# Task requirements
In the entries below, begin at the line that has "[(208,274),(214,274),(217,274),(217,259),(208,260),(208,274)]", stop after the line that has "[(273,285),(264,282),(259,294),(268,297),(273,285)]", and output those lines exactly with no pictures.

Entries provided below:

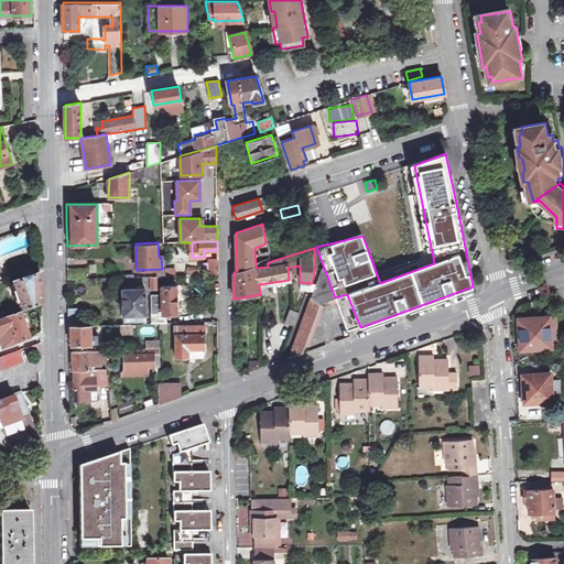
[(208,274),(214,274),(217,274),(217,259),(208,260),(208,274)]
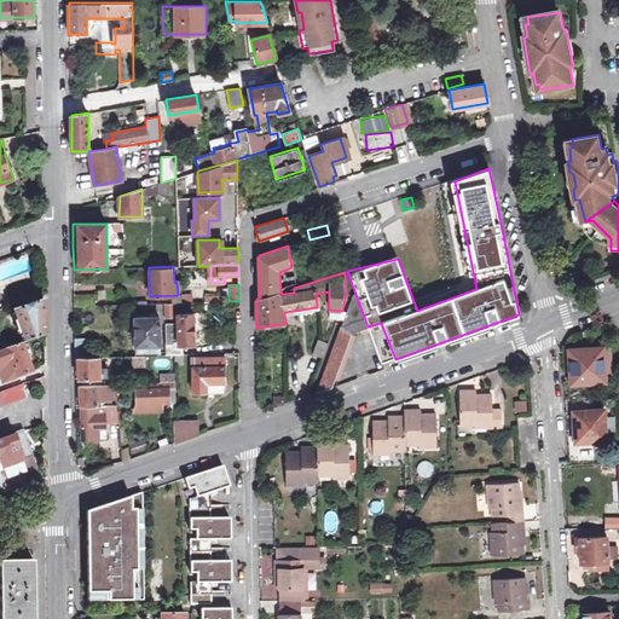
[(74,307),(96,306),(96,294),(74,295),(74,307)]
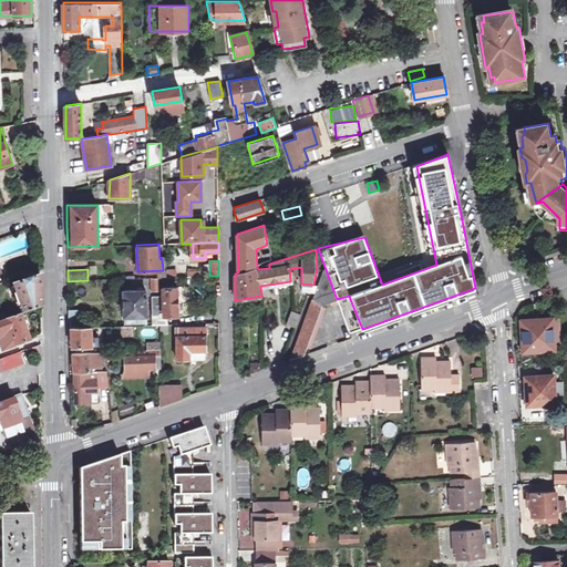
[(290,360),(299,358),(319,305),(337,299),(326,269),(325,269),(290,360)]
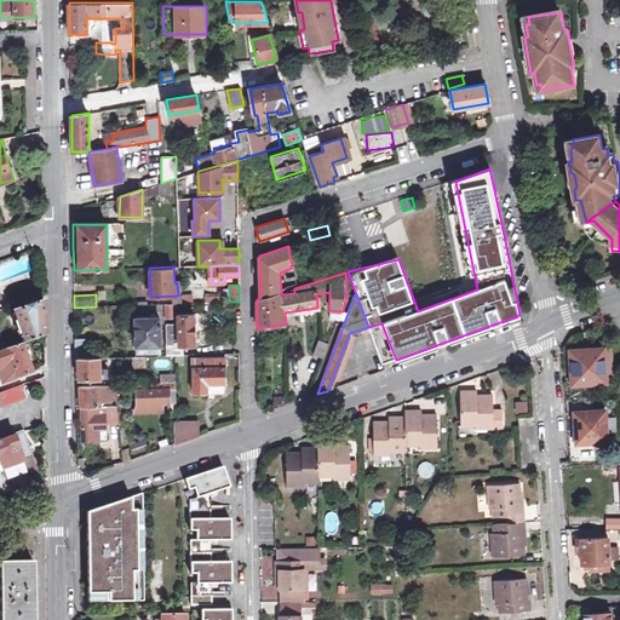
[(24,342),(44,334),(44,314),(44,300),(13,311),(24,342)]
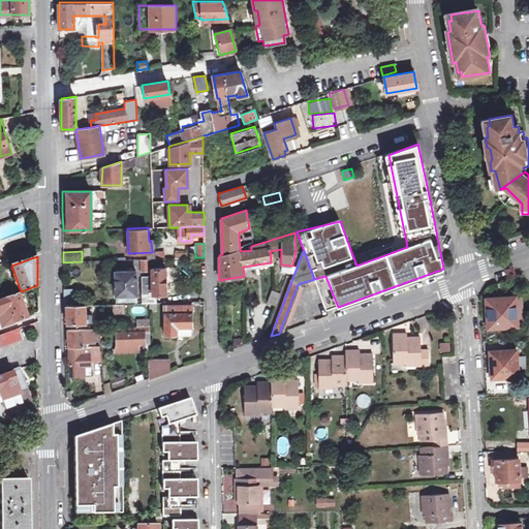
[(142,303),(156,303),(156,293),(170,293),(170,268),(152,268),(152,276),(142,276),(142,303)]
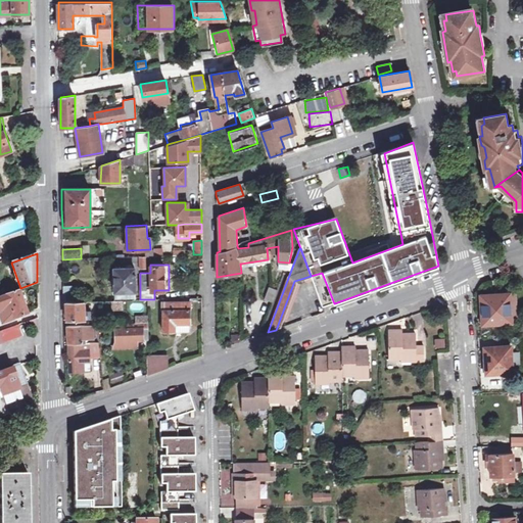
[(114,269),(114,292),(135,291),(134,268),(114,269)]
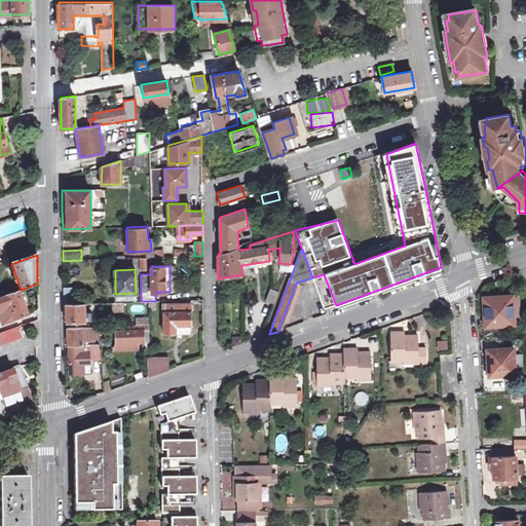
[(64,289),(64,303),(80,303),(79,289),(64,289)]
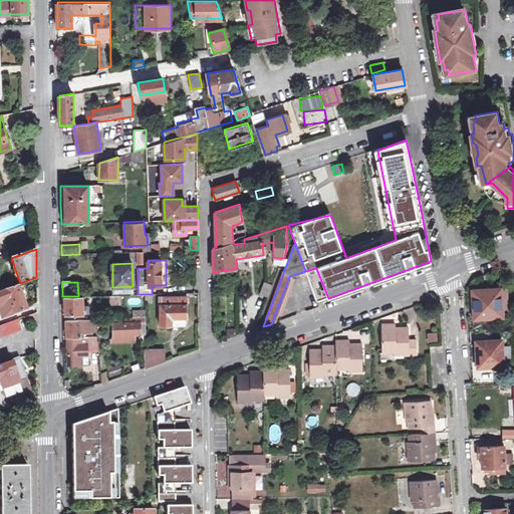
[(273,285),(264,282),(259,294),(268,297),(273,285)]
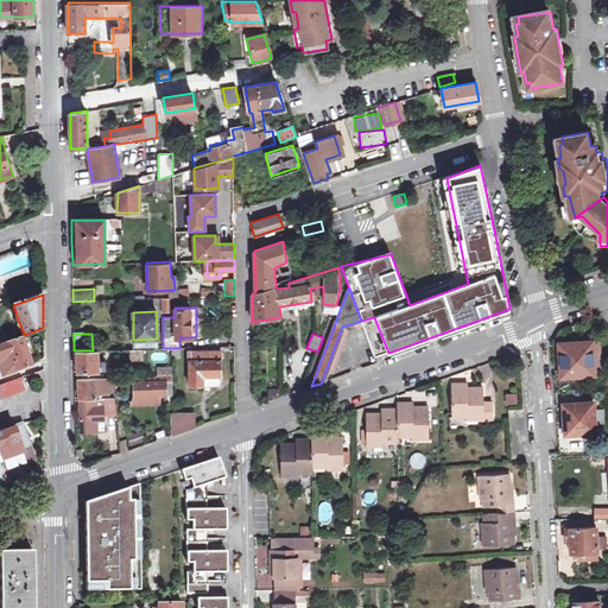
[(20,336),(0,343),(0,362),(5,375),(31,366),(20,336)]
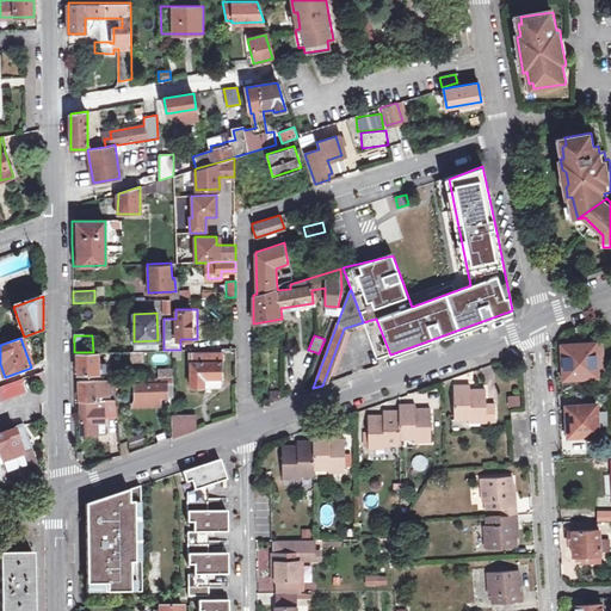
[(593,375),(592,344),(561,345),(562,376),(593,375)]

End of Entries provided.
Entries provided below:

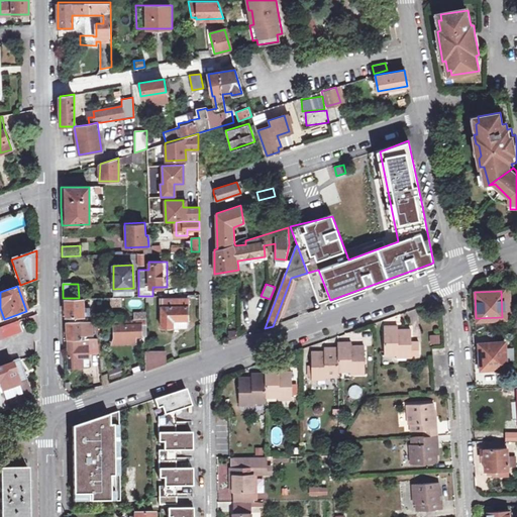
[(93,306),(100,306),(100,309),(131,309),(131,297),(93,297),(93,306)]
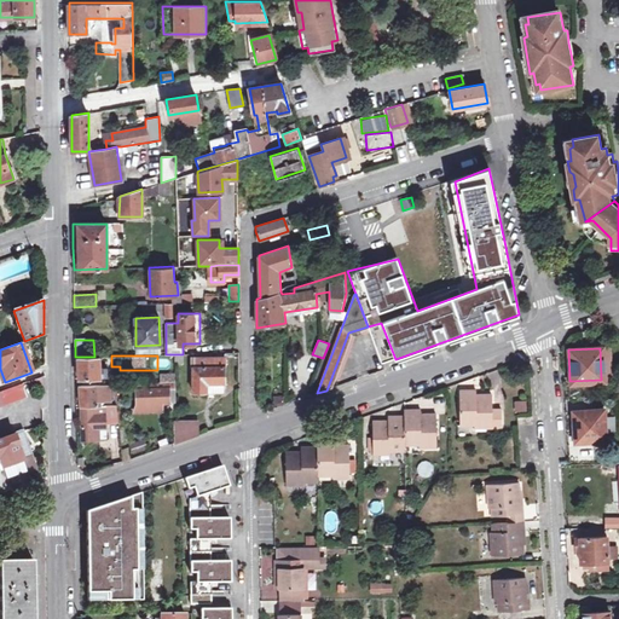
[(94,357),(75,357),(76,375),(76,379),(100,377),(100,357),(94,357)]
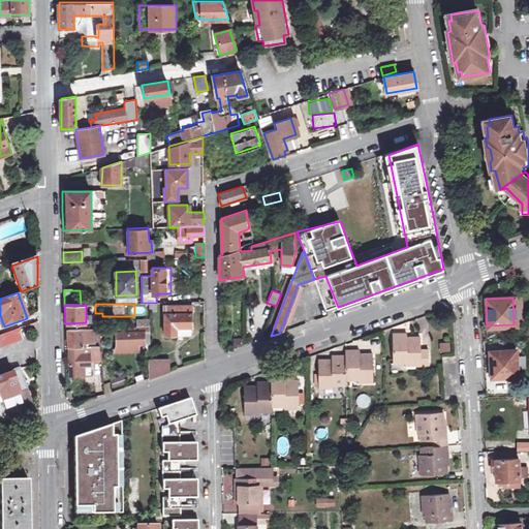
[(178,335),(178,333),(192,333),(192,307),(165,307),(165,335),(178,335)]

End of Entries provided.

# Solution to this problem
[(208,274),(214,274),(217,274),(217,259),(208,260),(208,274)]
[(74,307),(96,306),(96,294),(74,295),(74,307)]
[(290,360),(299,358),(319,305),(337,299),(326,269),(325,269),(290,360)]
[(24,342),(44,334),(44,314),(44,300),(13,311),(24,342)]
[(142,303),(156,303),(156,293),(170,293),(170,268),(152,268),(152,276),(142,276),(142,303)]
[(114,269),(114,292),(135,291),(134,268),(114,269)]
[(64,289),(64,303),(80,303),(79,289),(64,289)]
[(273,285),(264,282),(259,294),(268,297),(273,285)]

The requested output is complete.